--- The data Enclosed Below ---
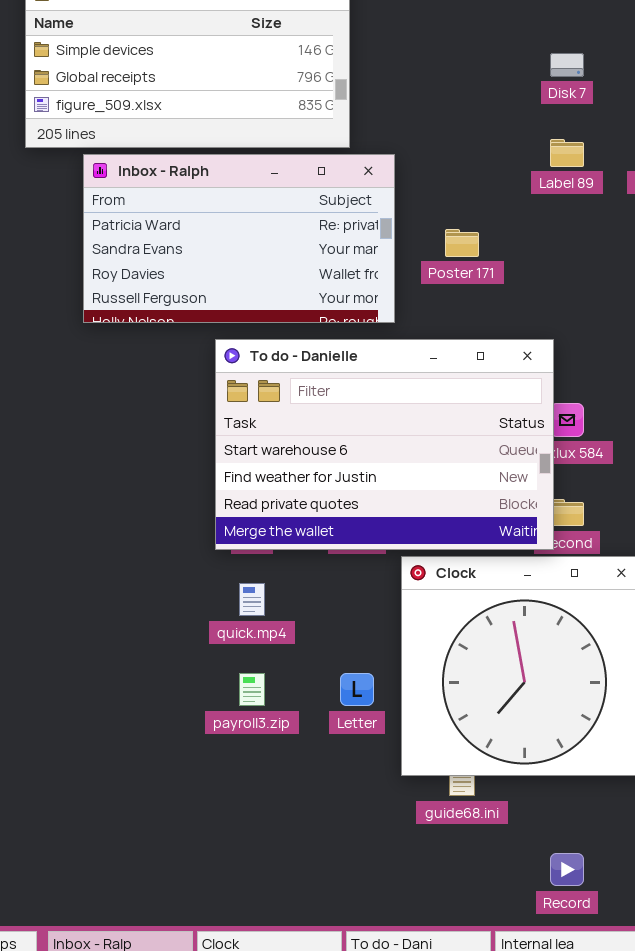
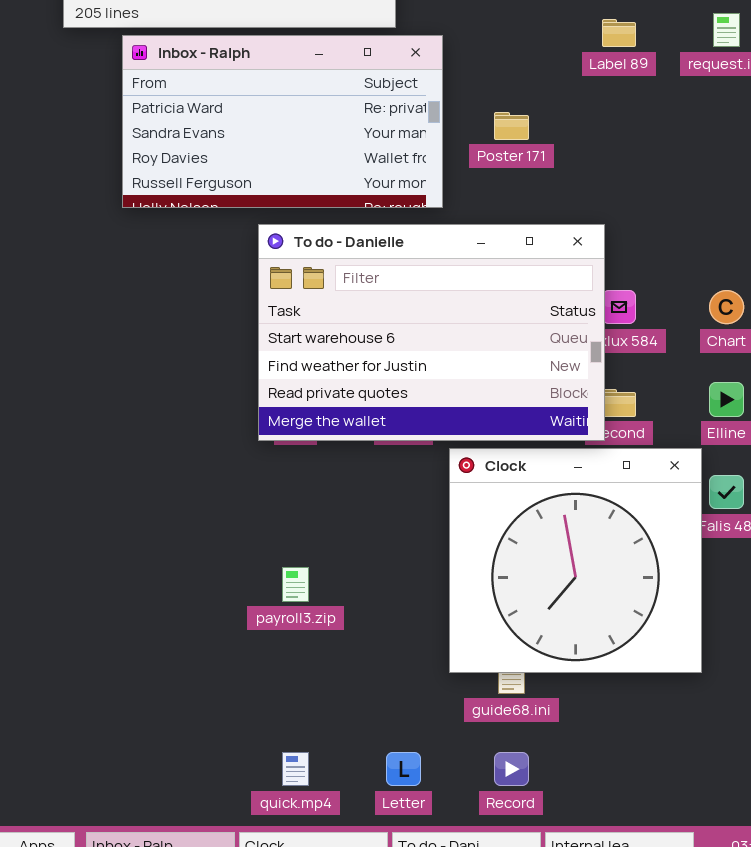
quick.mp4: [239,583,265,616] -> [282,752,309,786], moved
Letter: [340,673,374,706] -> [386,752,421,786], moved
Record: [550,853,584,886] -> [494,752,529,786], moved

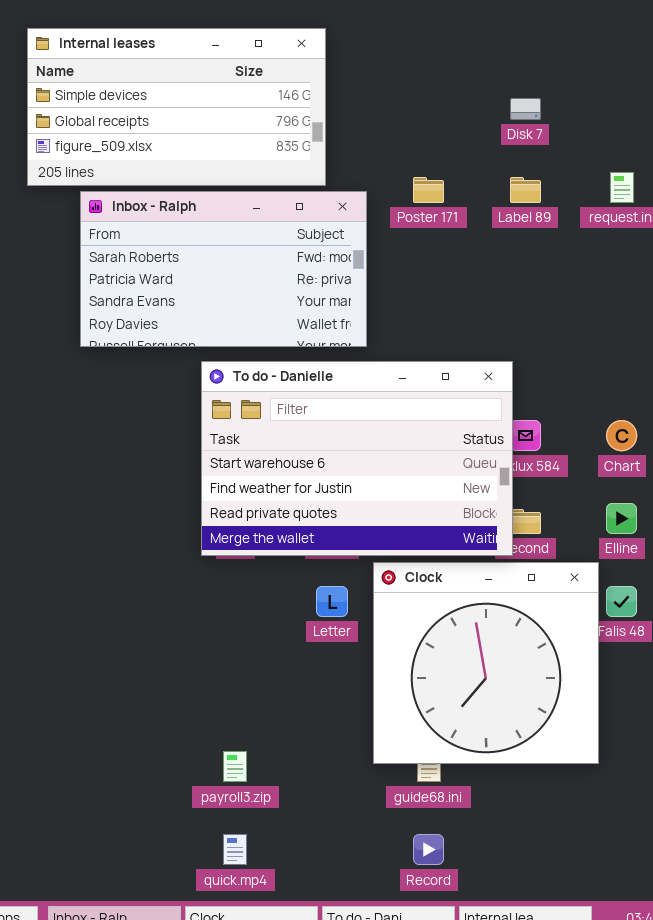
Inbox - Ralph: [122,35,443,208] -> [80,191,367,347], scrolled up 1 row
Poster 171: [494,112,529,140] -> [413,177,444,203], moved
payroll3.zip: [282,567,309,602] -> [223,751,247,782], moved
Letter: [386,752,421,786] -> [316,586,348,617], moved

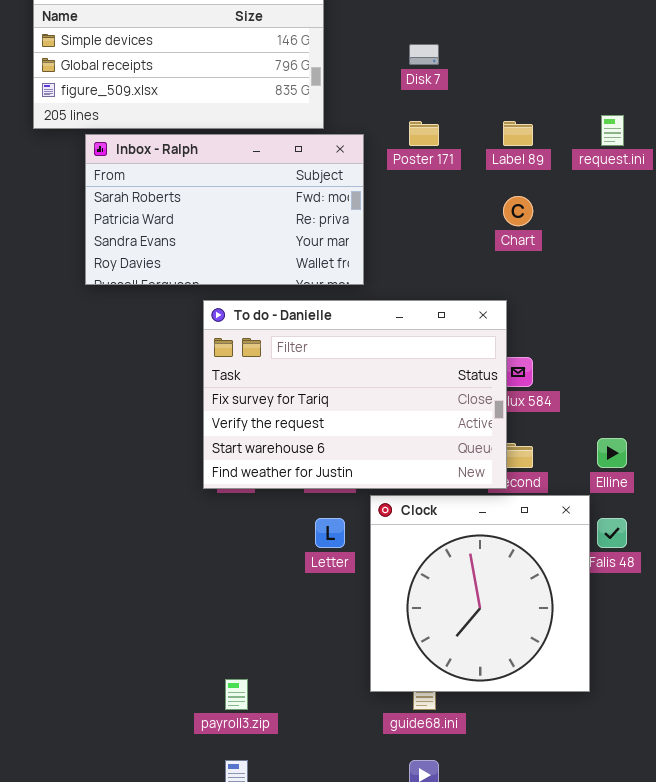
Disk 7: [510,98,541,120] -> [409,44,439,65], moved
To do - Danielle: [201,361,513,556] -> [203,300,507,489], scrolled up 2 rows
Chart: [606,420,637,451] -> [503,196,533,226], moved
--- End of Enclosed The data ---
#### [Work item]
Please give a count of the lines in the records where the word "moved" occurs, with nothing besides it.

#### [Exercise solution]
8